What you should do: Only the lines with "right" in them need to be copied from the listing.

Dataset entries:
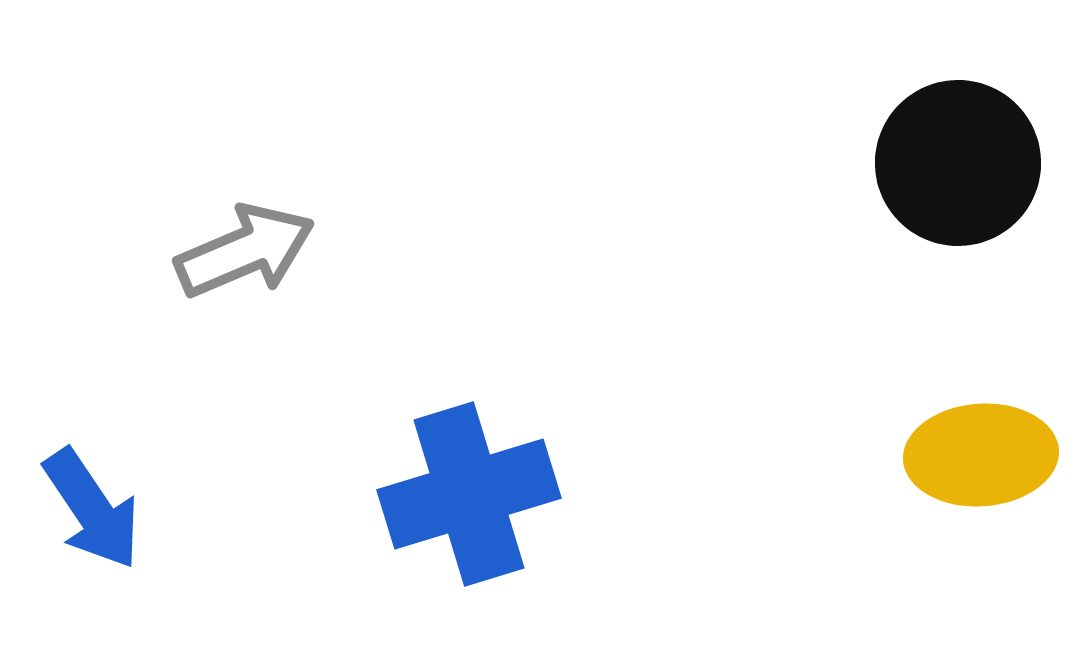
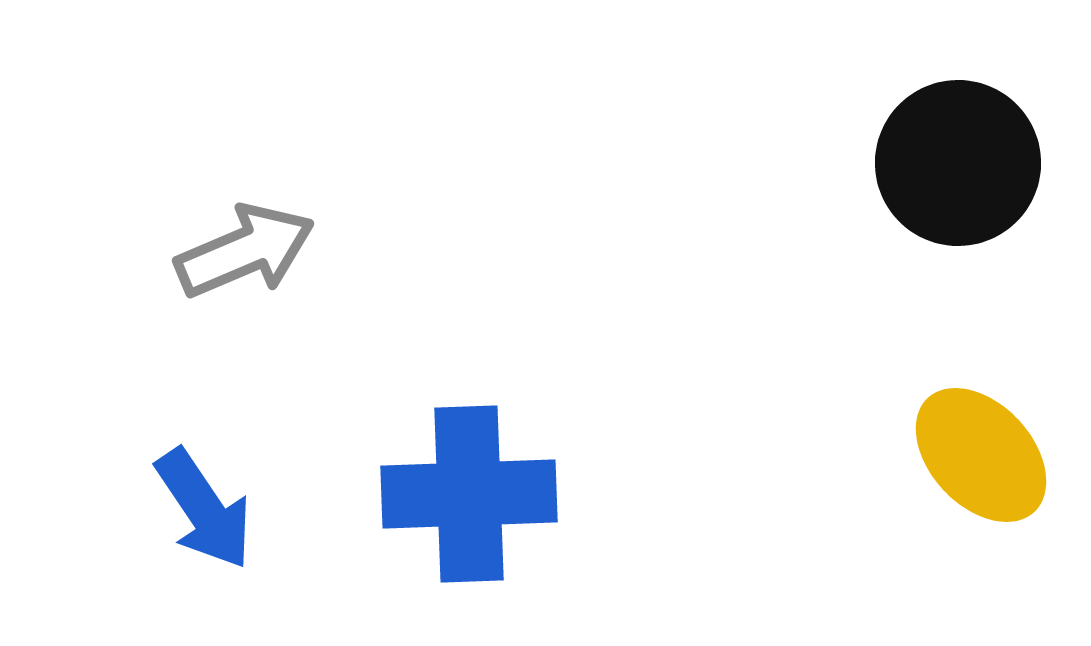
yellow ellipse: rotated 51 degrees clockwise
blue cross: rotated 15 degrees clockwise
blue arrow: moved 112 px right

---

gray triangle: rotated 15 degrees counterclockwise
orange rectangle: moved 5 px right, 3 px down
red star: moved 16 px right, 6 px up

Worked solution:
blue arrow: moved 112 px right
orange rectangle: moved 5 px right, 3 px down
red star: moved 16 px right, 6 px up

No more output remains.